===== Record excerpts =====

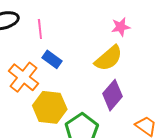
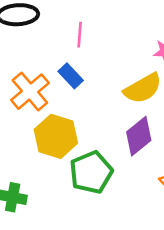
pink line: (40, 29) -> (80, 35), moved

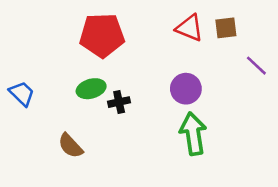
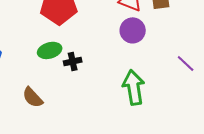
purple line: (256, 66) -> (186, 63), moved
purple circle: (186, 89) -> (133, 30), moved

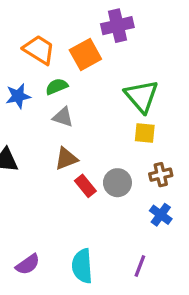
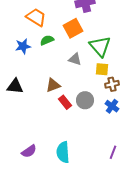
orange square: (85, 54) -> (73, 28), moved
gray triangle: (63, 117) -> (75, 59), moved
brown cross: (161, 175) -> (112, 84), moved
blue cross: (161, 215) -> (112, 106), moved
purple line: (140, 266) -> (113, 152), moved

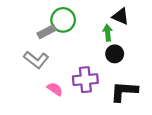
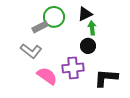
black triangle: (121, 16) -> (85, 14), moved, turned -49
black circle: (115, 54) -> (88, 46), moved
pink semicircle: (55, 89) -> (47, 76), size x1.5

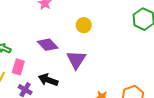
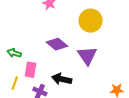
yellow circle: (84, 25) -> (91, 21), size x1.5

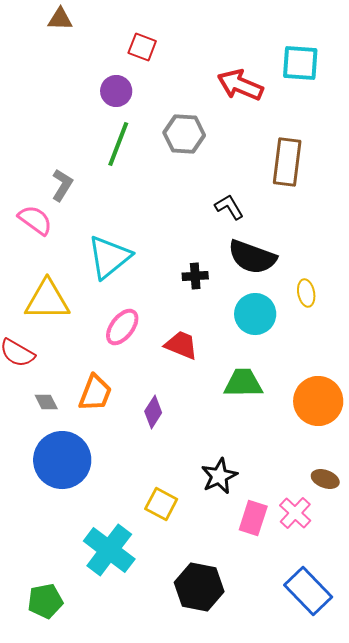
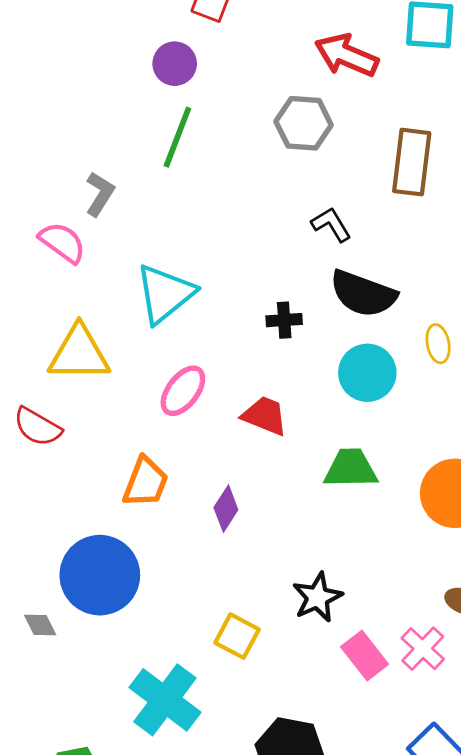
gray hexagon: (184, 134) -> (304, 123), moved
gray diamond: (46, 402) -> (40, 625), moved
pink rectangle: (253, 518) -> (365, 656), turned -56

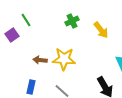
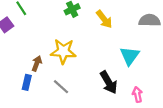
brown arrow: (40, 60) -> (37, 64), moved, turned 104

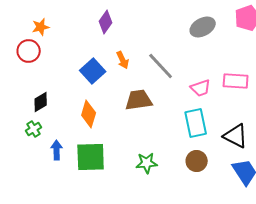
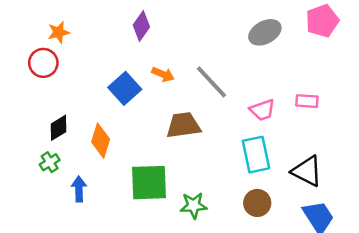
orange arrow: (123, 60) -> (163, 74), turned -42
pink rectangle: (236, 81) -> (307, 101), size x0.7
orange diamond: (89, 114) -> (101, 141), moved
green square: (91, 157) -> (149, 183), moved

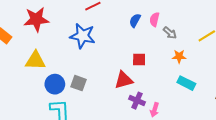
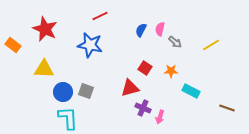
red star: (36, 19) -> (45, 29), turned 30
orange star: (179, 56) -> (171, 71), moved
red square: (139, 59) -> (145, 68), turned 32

=====

Assignment => Please go through the data above and copy each line containing the word "triangle".

Your response =>
gray triangle: (63, 117) -> (75, 59), moved
black triangle: (121, 16) -> (85, 14), moved, turned -49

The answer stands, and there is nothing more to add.